(ASSIGNED TASK) Provide only the number of lines in the following data that contain "niebieski".

*** RECORD EXTRACTS Section Begins ***

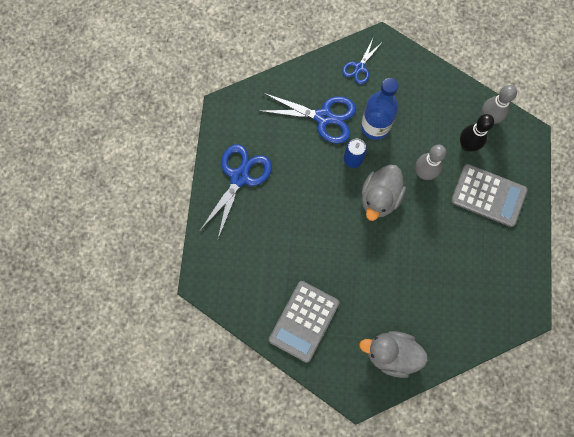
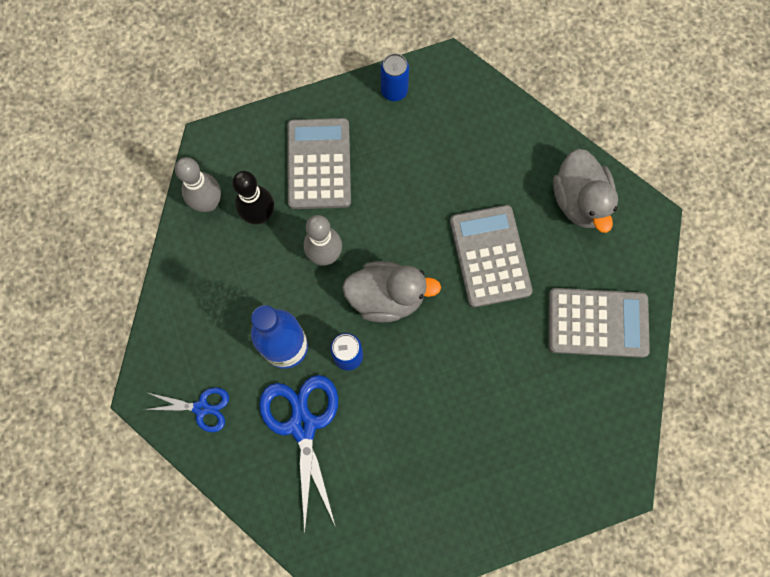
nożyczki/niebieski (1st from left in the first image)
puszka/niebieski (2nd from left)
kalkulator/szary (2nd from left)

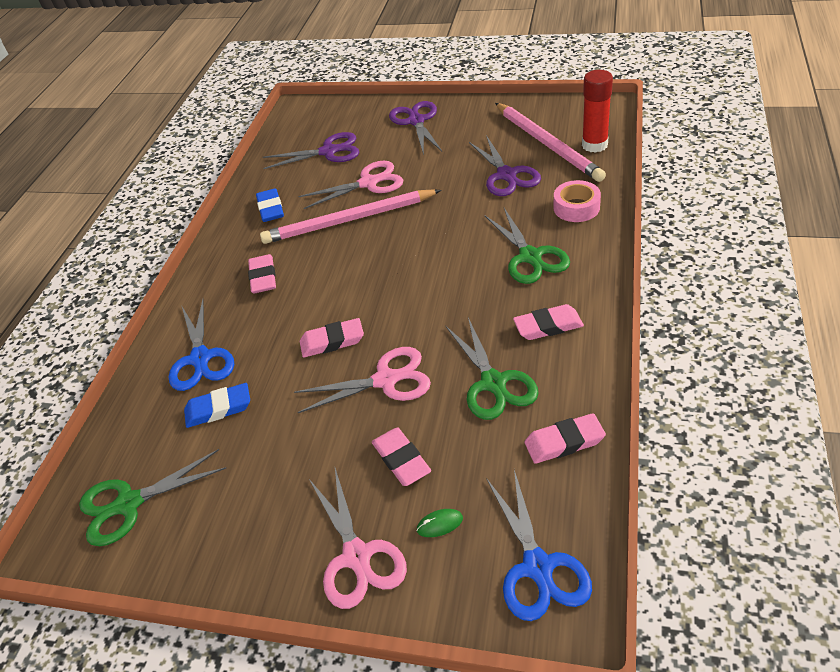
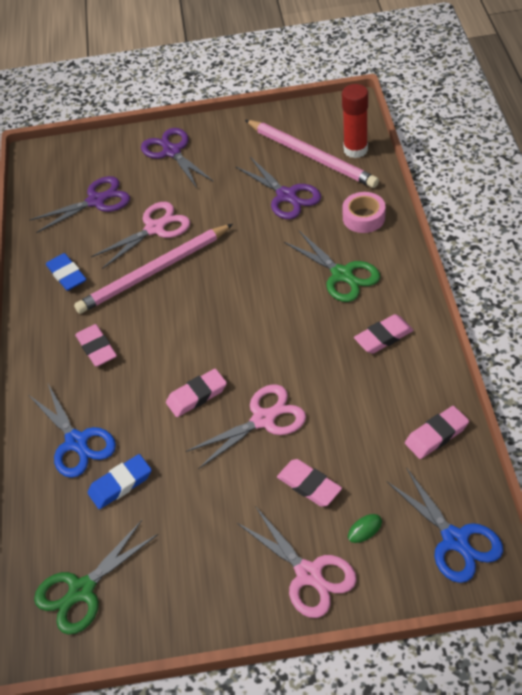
nożyczki/zielony (2nd from left in the first image)

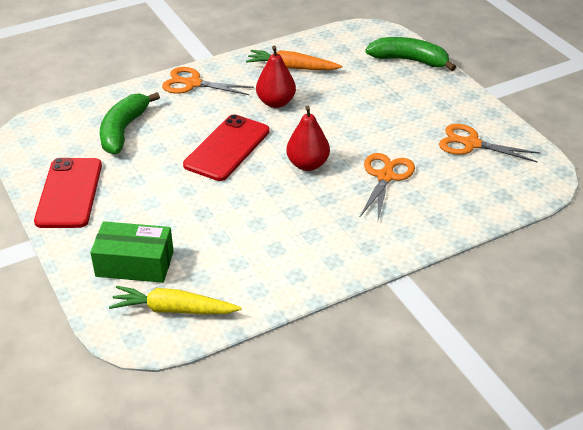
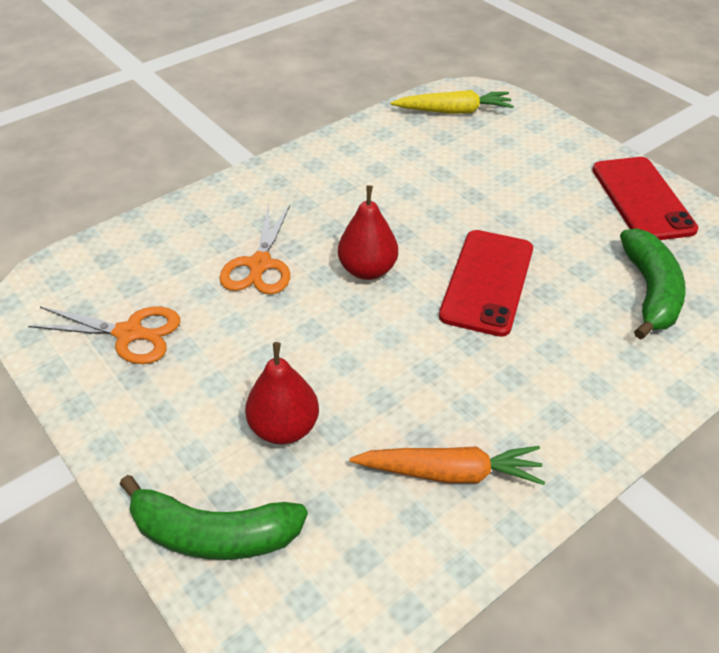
pudełko/zielony
nożyczki/pomarańczowy (1st from left in the first image)
gruszka/czerwony (1st from left)

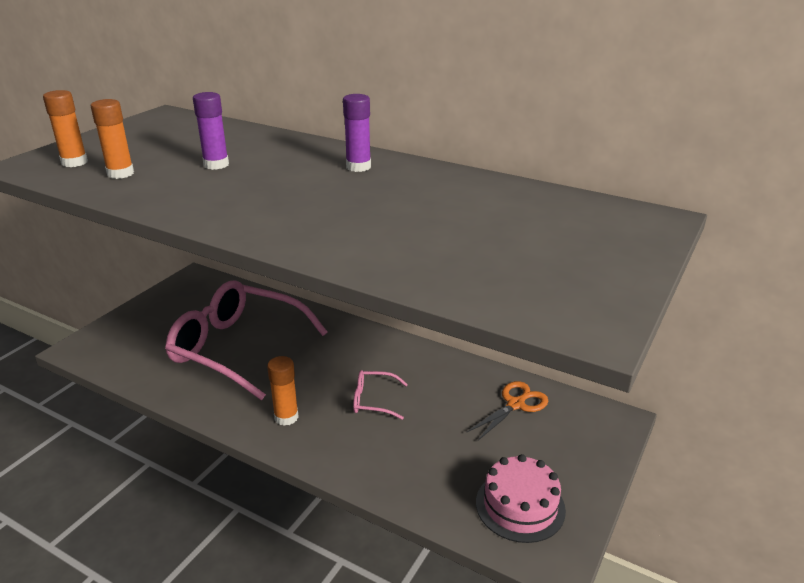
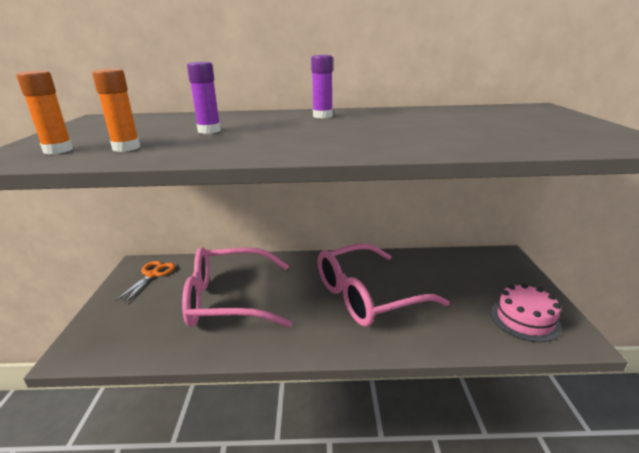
klej w sztyfcie/pomarańczowy (3rd from left in the first image)
nożyczki/pomarańczowy
okulary/różowy (2nd from left)

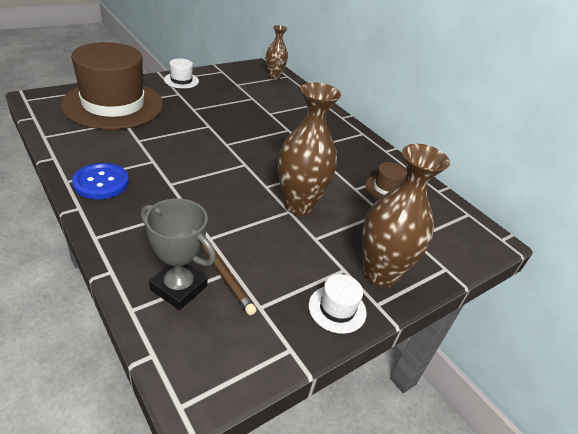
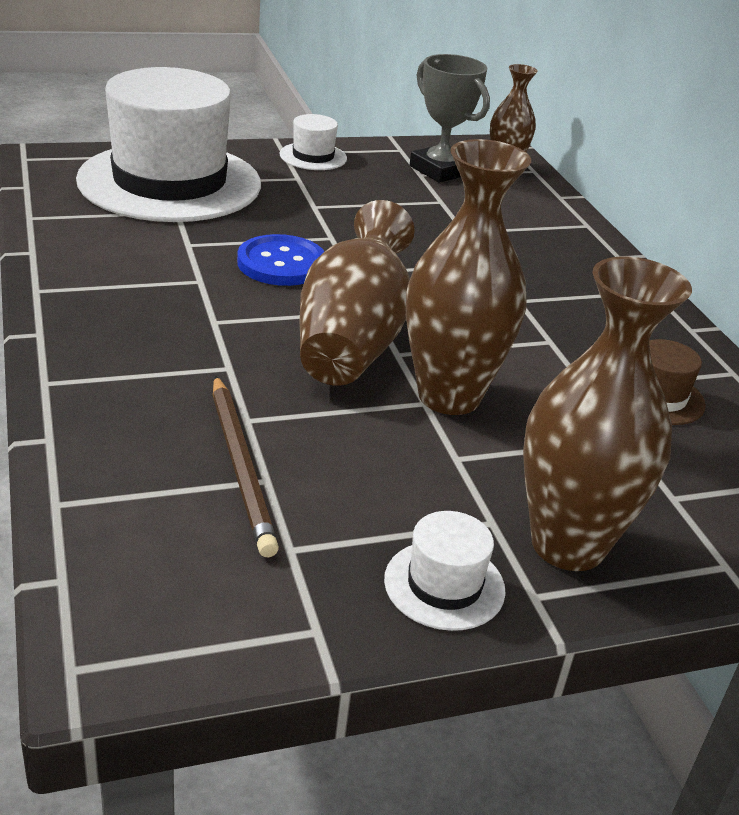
wazon/brązowy (1st from left)
guzik/niebieski
puchar/szary
kapelusz/biały (1st from left)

*** RECORD EXTRACTS Section Ends ***

(FINISHED TASK) 3